[RECORDS FOR THIS EXERCISE]

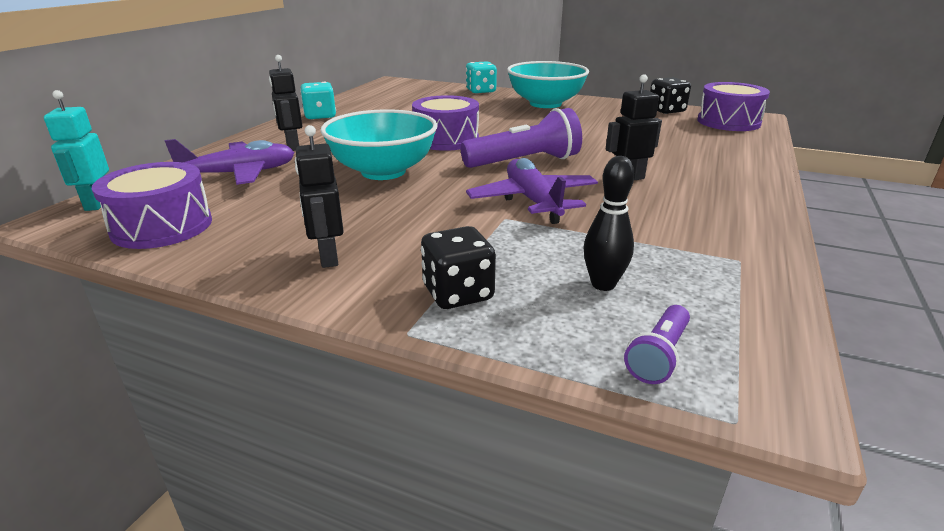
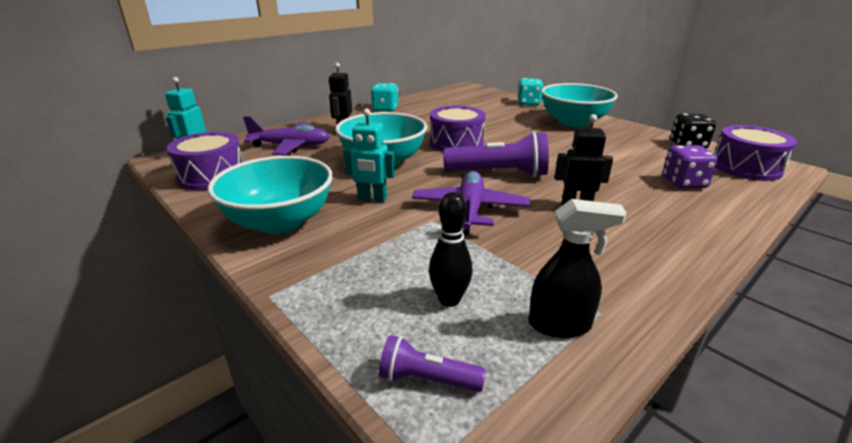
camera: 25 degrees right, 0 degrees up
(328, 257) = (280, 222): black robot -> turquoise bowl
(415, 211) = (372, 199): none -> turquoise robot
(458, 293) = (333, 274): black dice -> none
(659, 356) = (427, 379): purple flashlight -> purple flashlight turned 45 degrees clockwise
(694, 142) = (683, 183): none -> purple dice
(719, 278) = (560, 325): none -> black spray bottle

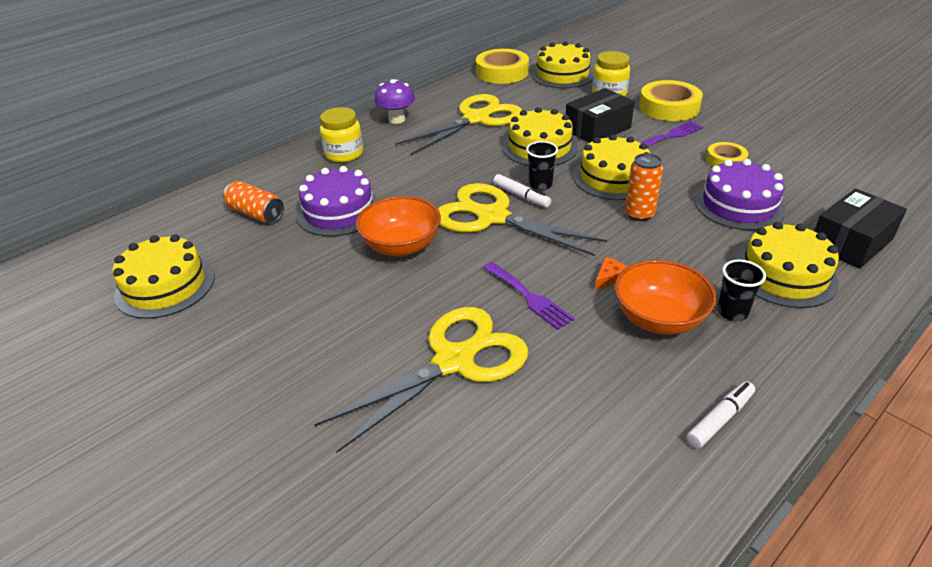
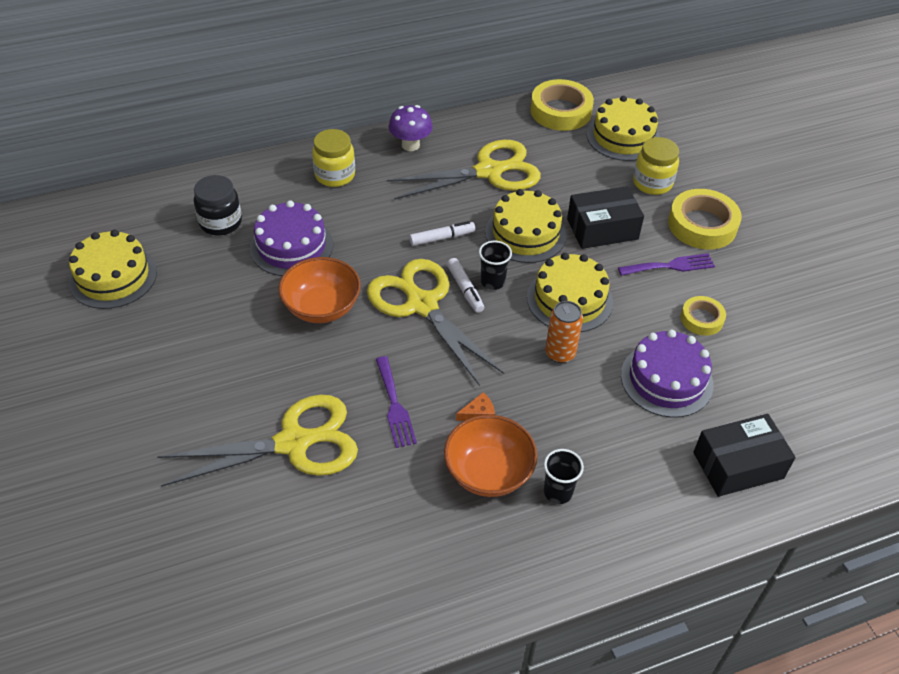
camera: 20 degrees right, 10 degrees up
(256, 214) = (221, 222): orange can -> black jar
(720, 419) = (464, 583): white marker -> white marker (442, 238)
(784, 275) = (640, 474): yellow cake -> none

[/RECORDS FOR THIS EXERCISE]

= WHAT IS REQUIRED =
Among the lines of these entries, find those that contain "right". Give their number and nothing else.

= SOLUTION BELOW =
2